--- PROVIDED DATA ---

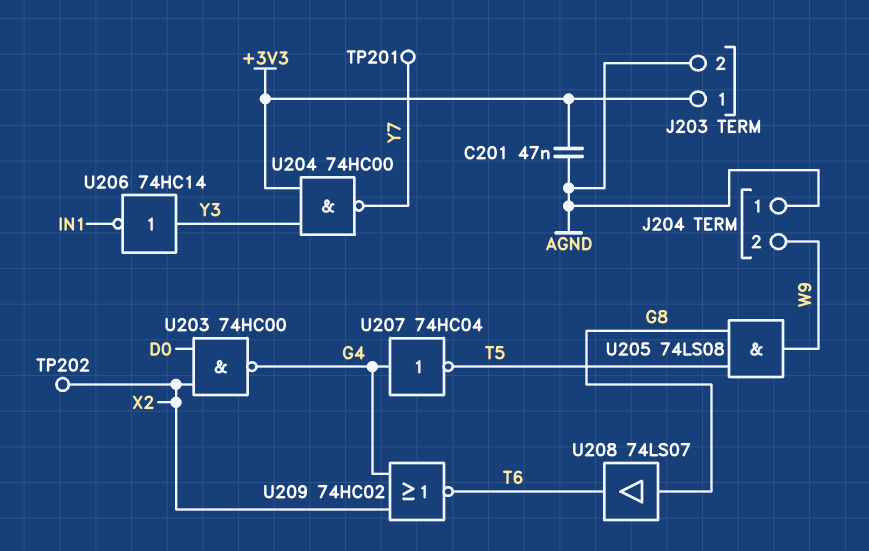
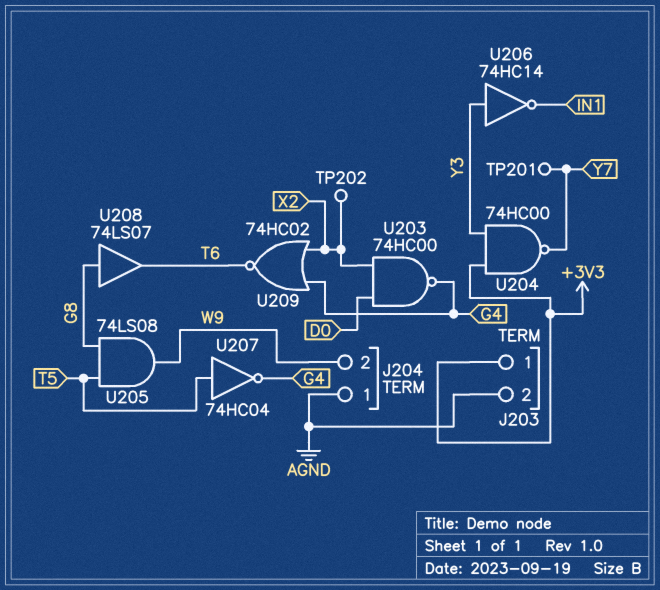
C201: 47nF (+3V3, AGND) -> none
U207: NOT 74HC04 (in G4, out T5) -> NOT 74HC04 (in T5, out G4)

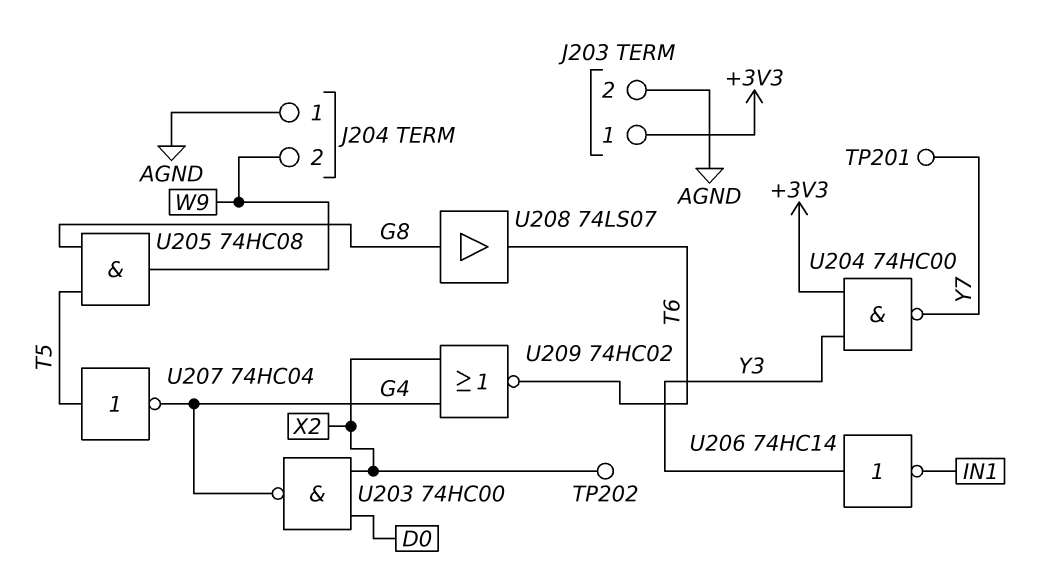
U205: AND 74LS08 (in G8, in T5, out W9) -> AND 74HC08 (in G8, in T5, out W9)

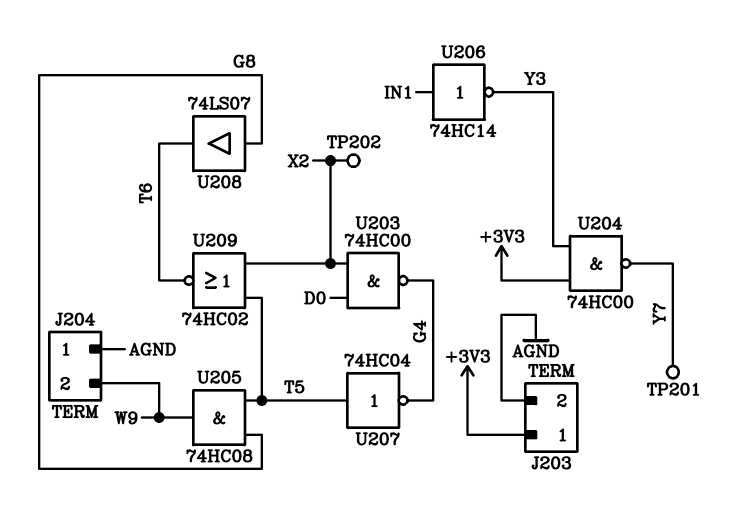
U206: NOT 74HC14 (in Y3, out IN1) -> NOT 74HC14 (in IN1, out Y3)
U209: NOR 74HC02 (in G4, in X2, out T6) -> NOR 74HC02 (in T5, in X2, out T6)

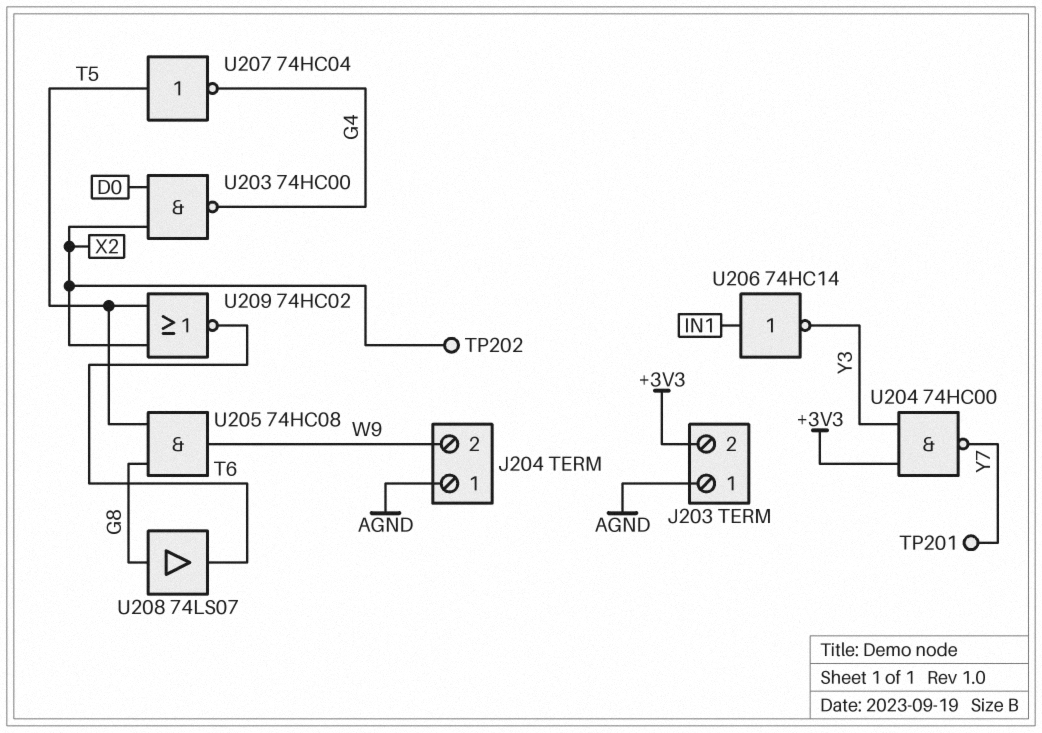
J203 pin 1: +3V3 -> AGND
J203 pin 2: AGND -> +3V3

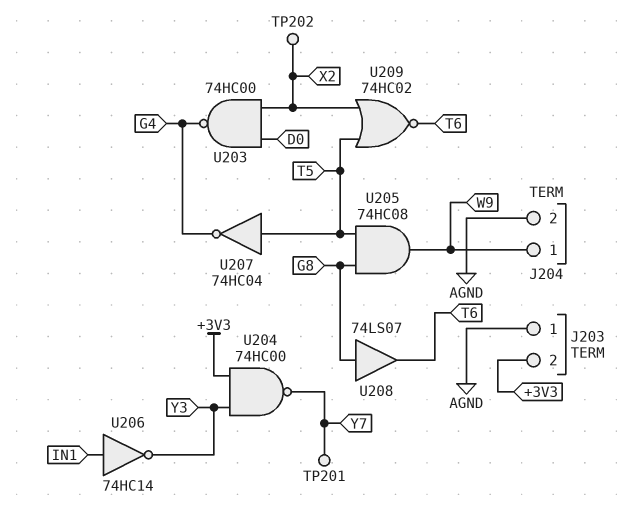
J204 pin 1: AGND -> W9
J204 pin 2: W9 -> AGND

---

Filter the records above for "AGND" and copy every matching line.

# RESULT FOR THIS EXERCISE
C201: 47nF (+3V3, AGND) -> none
J203 pin 1: +3V3 -> AGND
J203 pin 2: AGND -> +3V3
J204 pin 1: AGND -> W9
J204 pin 2: W9 -> AGND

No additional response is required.